##### DATA PROVIDED #####

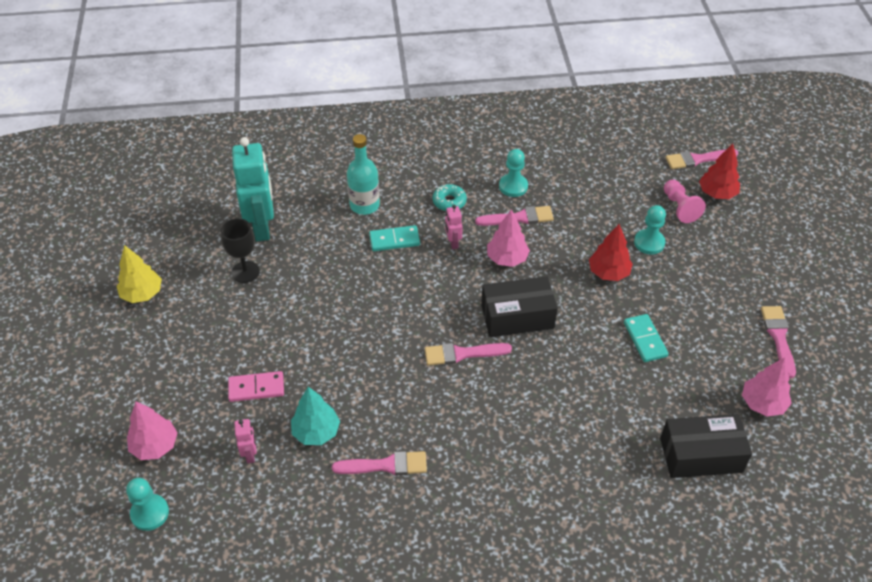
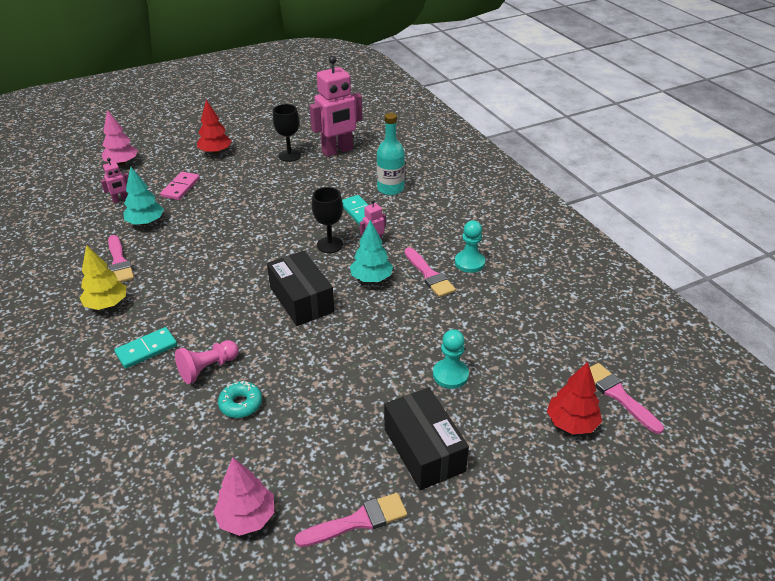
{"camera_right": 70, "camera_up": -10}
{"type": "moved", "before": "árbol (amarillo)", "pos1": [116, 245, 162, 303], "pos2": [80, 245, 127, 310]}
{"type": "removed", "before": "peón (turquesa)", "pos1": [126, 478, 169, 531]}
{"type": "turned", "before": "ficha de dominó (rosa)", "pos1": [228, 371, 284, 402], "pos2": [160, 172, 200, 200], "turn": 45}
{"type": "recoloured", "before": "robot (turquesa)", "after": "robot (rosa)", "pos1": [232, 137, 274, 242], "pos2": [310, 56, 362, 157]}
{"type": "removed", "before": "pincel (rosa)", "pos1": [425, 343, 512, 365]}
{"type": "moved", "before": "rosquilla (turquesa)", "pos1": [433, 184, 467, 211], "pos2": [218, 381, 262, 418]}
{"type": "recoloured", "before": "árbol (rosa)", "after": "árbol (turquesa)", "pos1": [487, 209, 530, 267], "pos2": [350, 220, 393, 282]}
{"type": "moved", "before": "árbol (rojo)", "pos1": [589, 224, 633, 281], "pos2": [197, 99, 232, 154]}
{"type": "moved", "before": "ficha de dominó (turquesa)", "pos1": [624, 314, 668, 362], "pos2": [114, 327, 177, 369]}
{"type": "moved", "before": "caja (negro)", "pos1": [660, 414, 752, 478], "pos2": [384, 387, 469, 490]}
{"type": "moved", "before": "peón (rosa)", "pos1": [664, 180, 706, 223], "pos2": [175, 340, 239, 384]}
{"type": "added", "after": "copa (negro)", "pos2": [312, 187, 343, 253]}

#####

**YOUR GOAL**
Set down, word for word, the full listing above, and carry over no pictures.

**ANSWER BELOW**
{"camera_right": 70, "camera_up": -10}
{"type": "moved", "before": "árbol (amarillo)", "pos1": [116, 245, 162, 303], "pos2": [80, 245, 127, 310]}
{"type": "removed", "before": "peón (turquesa)", "pos1": [126, 478, 169, 531]}
{"type": "turned", "before": "ficha de dominó (rosa)", "pos1": [228, 371, 284, 402], "pos2": [160, 172, 200, 200], "turn": 45}
{"type": "recoloured", "before": "robot (turquesa)", "after": "robot (rosa)", "pos1": [232, 137, 274, 242], "pos2": [310, 56, 362, 157]}
{"type": "removed", "before": "pincel (rosa)", "pos1": [425, 343, 512, 365]}
{"type": "moved", "before": "rosquilla (turquesa)", "pos1": [433, 184, 467, 211], "pos2": [218, 381, 262, 418]}
{"type": "recoloured", "before": "árbol (rosa)", "after": "árbol (turquesa)", "pos1": [487, 209, 530, 267], "pos2": [350, 220, 393, 282]}
{"type": "moved", "before": "árbol (rojo)", "pos1": [589, 224, 633, 281], "pos2": [197, 99, 232, 154]}
{"type": "moved", "before": "ficha de dominó (turquesa)", "pos1": [624, 314, 668, 362], "pos2": [114, 327, 177, 369]}
{"type": "moved", "before": "caja (negro)", "pos1": [660, 414, 752, 478], "pos2": [384, 387, 469, 490]}
{"type": "moved", "before": "peón (rosa)", "pos1": [664, 180, 706, 223], "pos2": [175, 340, 239, 384]}
{"type": "added", "after": "copa (negro)", "pos2": [312, 187, 343, 253]}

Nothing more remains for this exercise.